What the exercise asks: In the listing below, the lines starting with the line with "orange triangle: rotated" and going on through the line with "black semicircle at" are to be reproduced exactly, and only those.

─── Listed entries

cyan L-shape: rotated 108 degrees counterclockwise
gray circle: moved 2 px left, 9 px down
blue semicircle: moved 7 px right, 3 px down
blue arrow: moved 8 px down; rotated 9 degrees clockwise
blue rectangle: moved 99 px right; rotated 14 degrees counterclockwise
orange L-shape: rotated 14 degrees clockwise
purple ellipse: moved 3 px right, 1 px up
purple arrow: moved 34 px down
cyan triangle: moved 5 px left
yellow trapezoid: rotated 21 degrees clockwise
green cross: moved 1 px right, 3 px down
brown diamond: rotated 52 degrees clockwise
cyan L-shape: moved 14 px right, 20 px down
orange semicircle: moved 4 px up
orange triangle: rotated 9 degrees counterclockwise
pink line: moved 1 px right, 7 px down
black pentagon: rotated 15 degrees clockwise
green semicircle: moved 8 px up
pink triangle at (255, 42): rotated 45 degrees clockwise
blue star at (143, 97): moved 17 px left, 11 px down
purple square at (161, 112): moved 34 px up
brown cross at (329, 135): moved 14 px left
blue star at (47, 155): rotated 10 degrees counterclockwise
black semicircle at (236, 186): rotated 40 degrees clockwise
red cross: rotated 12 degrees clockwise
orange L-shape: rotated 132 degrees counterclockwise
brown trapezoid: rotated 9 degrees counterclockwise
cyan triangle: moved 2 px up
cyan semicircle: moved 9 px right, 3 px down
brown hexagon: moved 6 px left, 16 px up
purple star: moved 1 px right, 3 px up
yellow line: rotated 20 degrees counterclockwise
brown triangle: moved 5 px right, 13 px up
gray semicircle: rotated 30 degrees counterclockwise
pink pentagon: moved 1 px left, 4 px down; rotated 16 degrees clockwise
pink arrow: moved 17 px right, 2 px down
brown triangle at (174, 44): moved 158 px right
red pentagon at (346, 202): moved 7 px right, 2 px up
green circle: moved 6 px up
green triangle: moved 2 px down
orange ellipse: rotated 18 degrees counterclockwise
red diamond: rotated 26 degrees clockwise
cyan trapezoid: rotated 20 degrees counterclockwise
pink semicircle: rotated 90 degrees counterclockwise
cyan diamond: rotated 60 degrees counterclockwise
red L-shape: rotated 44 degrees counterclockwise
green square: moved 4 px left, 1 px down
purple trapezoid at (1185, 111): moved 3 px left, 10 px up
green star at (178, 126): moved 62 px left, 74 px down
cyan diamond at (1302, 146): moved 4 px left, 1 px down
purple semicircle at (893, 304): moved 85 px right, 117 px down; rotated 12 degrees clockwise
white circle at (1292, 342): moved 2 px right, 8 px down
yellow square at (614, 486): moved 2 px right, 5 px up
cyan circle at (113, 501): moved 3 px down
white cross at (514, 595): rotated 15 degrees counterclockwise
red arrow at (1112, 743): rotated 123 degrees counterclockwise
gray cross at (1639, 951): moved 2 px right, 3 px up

──────

Your response:
orange triangle: rotated 9 degrees counterclockwise
pink line: moved 1 px right, 7 px down
black pentagon: rotated 15 degrees clockwise
green semicircle: moved 8 px up
pink triangle at (255, 42): rotated 45 degrees clockwise
blue star at (143, 97): moved 17 px left, 11 px down
purple square at (161, 112): moved 34 px up
brown cross at (329, 135): moved 14 px left
blue star at (47, 155): rotated 10 degrees counterclockwise
black semicircle at (236, 186): rotated 40 degrees clockwise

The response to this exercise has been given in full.